Find "pink arrow: (79, 69) -> (81, 69), moved" in the entries below; copy that line through the last, exactly, with no pictures.

------ Supplied records ------

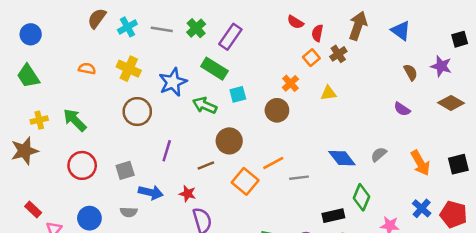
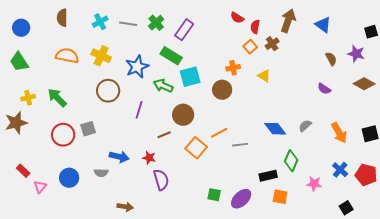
brown semicircle: (97, 18) -> (62, 18), moved, turned -36
orange semicircle: (87, 69) -> (67, 56), size x1.6
orange cross: (290, 83) -> (233, 68), turned 32
yellow triangle: (328, 93) -> (264, 76), turned 40
cyan square: (238, 94) -> (190, 77), size x1.5
purple line: (167, 151) -> (139, 110), moved
gray square: (125, 170) -> (88, 129), moved

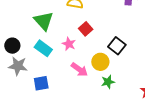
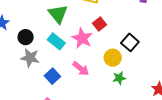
pink star: (69, 44) -> (82, 38), size x1.5
pink arrow: (79, 69) -> (81, 69), moved
blue square: (41, 83) -> (52, 76), turned -35

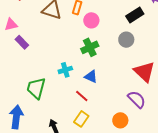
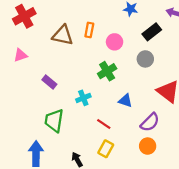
pink circle: (91, 20) -> (115, 42), moved
purple rectangle: (22, 42) -> (49, 82), moved
blue triangle: (91, 76) -> (125, 101), moved
purple semicircle: (137, 99) -> (150, 122), moved, turned 96

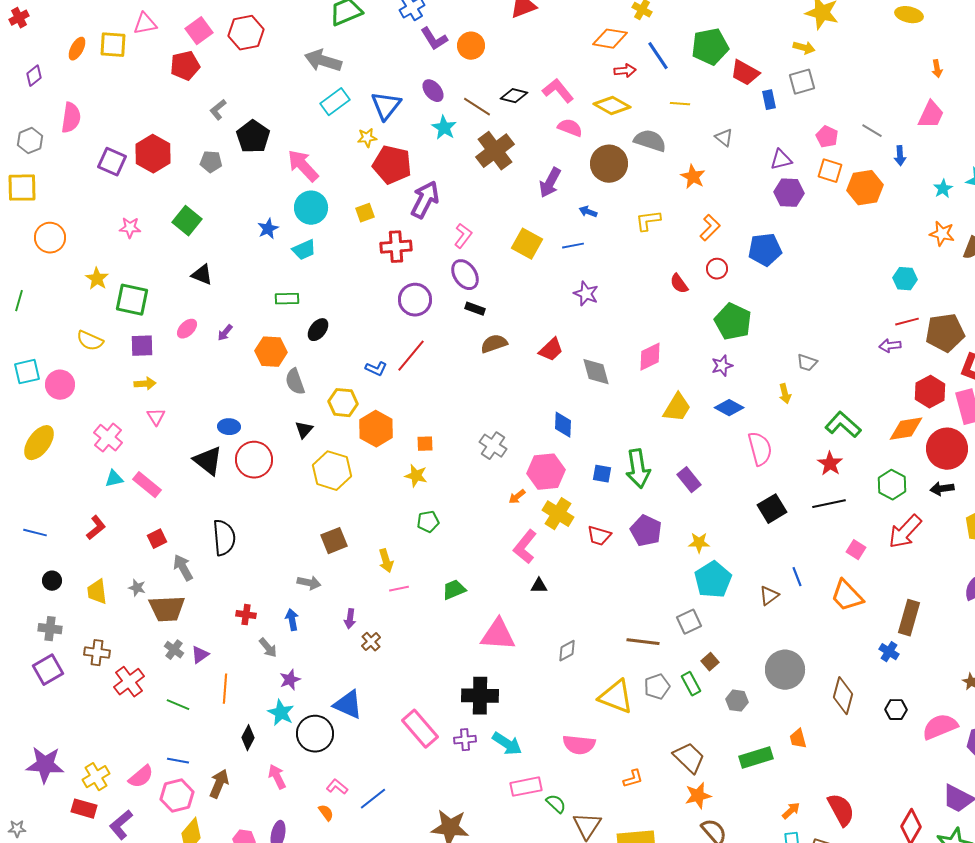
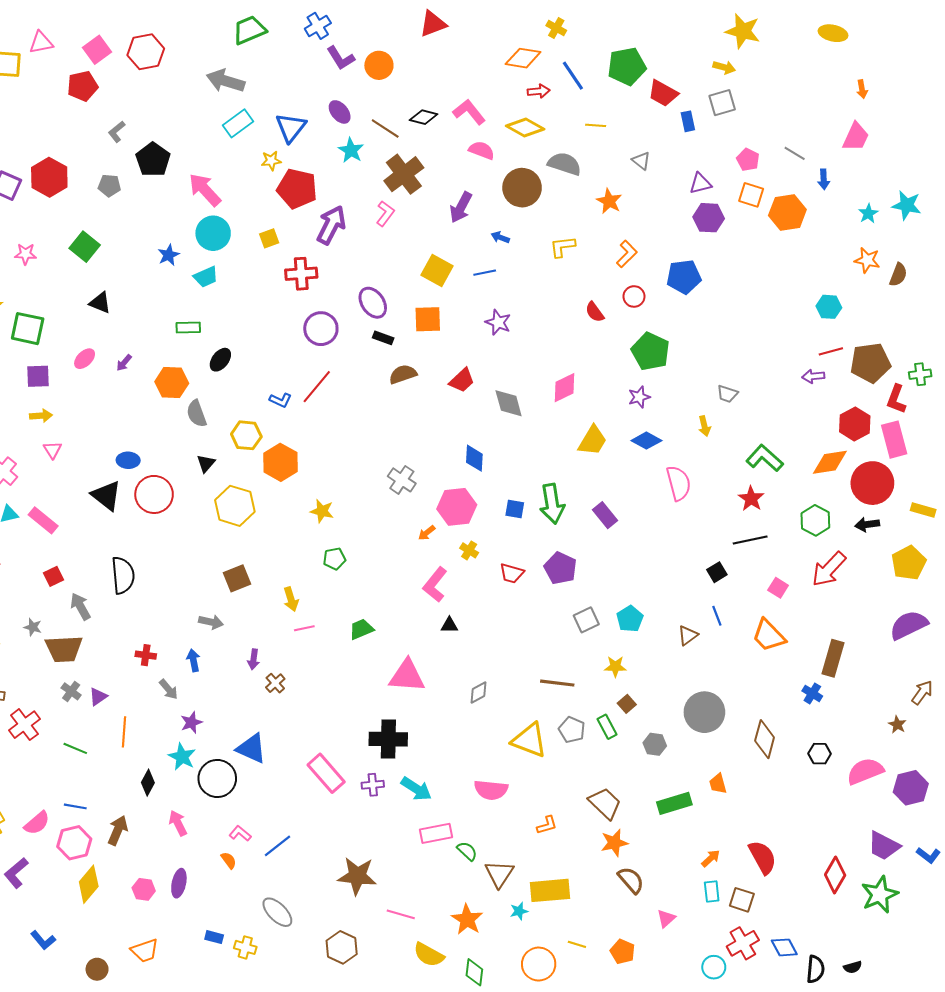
pink L-shape: (463, 236) -> (385, 214), moved
orange square: (425, 444) -> (428, 319), moved, size x1.6
black square: (772, 509) -> (717, 572), moved, size x0.7
yellow cross: (558, 514) -> (469, 550), size x0.6
yellow star: (699, 543) -> (615, 667), moved
cyan pentagon: (713, 580) -> (630, 619), size x0.7
gray square: (689, 622) -> (586, 620), moved
gray pentagon: (657, 687) -> (572, 730), turned -30

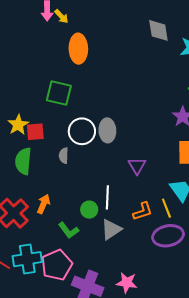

------

Your solution:
pink arrow: (79, 69) -> (81, 69), moved
blue square: (41, 83) -> (52, 76), turned -35

pink circle: (91, 20) -> (115, 42), moved
purple rectangle: (22, 42) -> (49, 82), moved
blue triangle: (91, 76) -> (125, 101), moved
purple semicircle: (137, 99) -> (150, 122), moved, turned 96

pink L-shape: (463, 236) -> (385, 214), moved
orange square: (425, 444) -> (428, 319), moved, size x1.6
black square: (772, 509) -> (717, 572), moved, size x0.7
yellow cross: (558, 514) -> (469, 550), size x0.6
yellow star: (699, 543) -> (615, 667), moved
cyan pentagon: (713, 580) -> (630, 619), size x0.7
gray square: (689, 622) -> (586, 620), moved
gray pentagon: (657, 687) -> (572, 730), turned -30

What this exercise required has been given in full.